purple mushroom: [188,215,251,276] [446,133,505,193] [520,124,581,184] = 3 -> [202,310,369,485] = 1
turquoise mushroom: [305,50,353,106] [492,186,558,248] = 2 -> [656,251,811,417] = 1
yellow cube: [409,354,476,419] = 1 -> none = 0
○ ○ ○ ○ ○ ○ ○
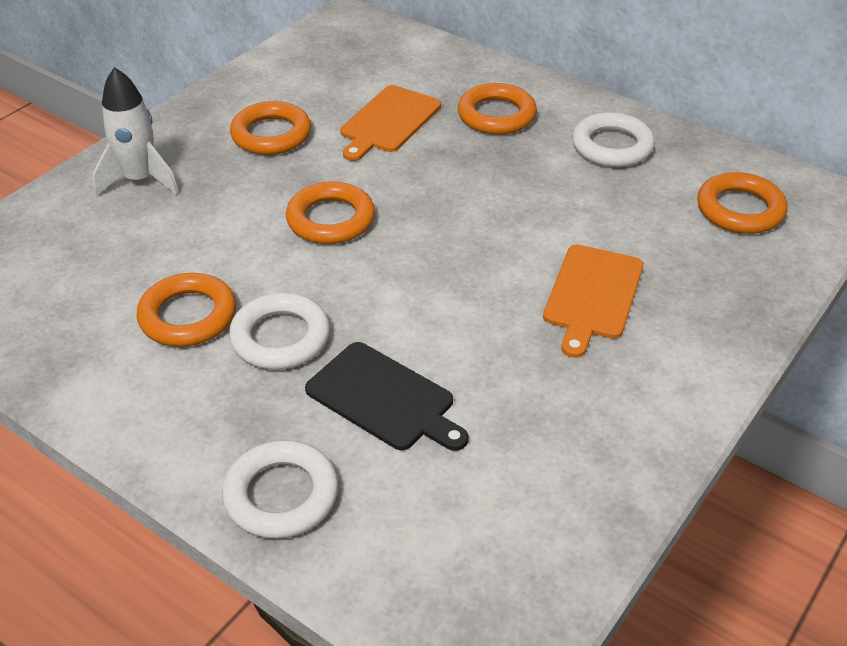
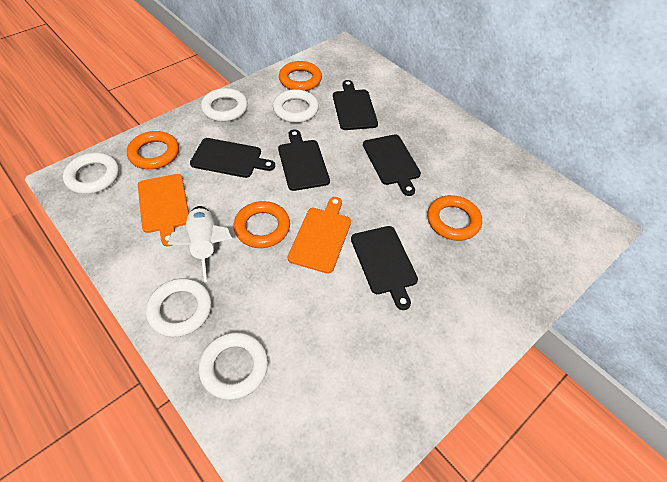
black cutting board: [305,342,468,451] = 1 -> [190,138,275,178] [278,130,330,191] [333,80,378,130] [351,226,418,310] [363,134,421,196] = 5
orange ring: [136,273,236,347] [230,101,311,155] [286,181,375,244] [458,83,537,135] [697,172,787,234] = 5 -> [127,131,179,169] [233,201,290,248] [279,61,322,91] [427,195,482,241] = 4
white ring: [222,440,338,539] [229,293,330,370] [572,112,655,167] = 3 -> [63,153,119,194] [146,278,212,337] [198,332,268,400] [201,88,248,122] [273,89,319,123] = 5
○ ○ ○ ○ ○ ○ ○
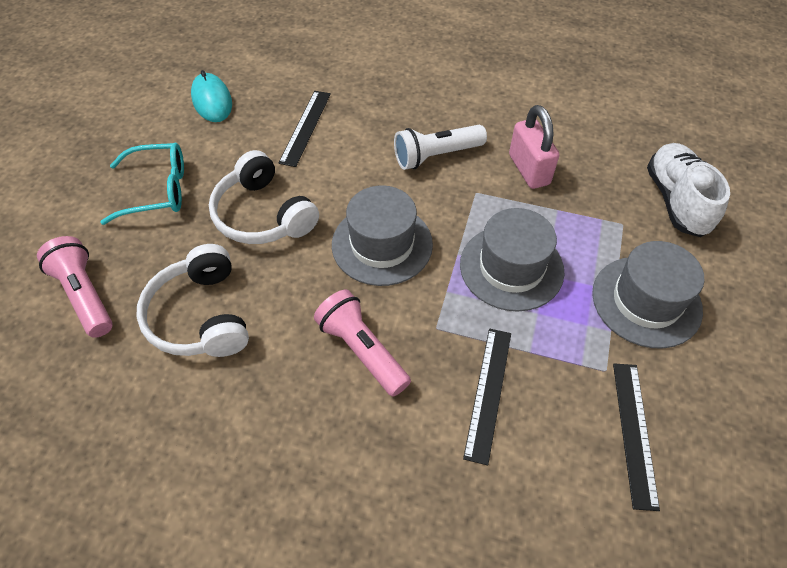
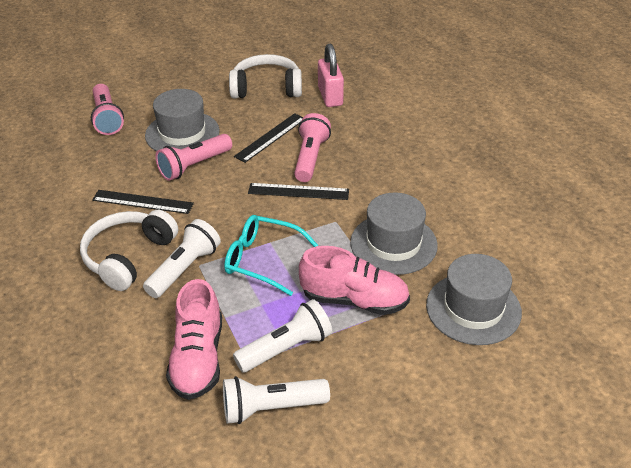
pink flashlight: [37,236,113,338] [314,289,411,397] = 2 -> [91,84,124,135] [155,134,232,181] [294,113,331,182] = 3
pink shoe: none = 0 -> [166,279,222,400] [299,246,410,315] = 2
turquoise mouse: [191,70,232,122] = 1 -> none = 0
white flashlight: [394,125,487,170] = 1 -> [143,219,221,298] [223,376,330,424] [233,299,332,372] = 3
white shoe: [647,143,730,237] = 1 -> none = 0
○ ○ ○ ○ ○ ○ ○
Using the data above, print exactly the lines from the line that contains "pink flashlight: [37,236,113,338]" through the line that contains "white flashlight: [394,125,487,170]", with both included.

pink flashlight: [37,236,113,338] [314,289,411,397] = 2 -> [91,84,124,135] [155,134,232,181] [294,113,331,182] = 3
pink shoe: none = 0 -> [166,279,222,400] [299,246,410,315] = 2
turquoise mouse: [191,70,232,122] = 1 -> none = 0
white flashlight: [394,125,487,170] = 1 -> [143,219,221,298] [223,376,330,424] [233,299,332,372] = 3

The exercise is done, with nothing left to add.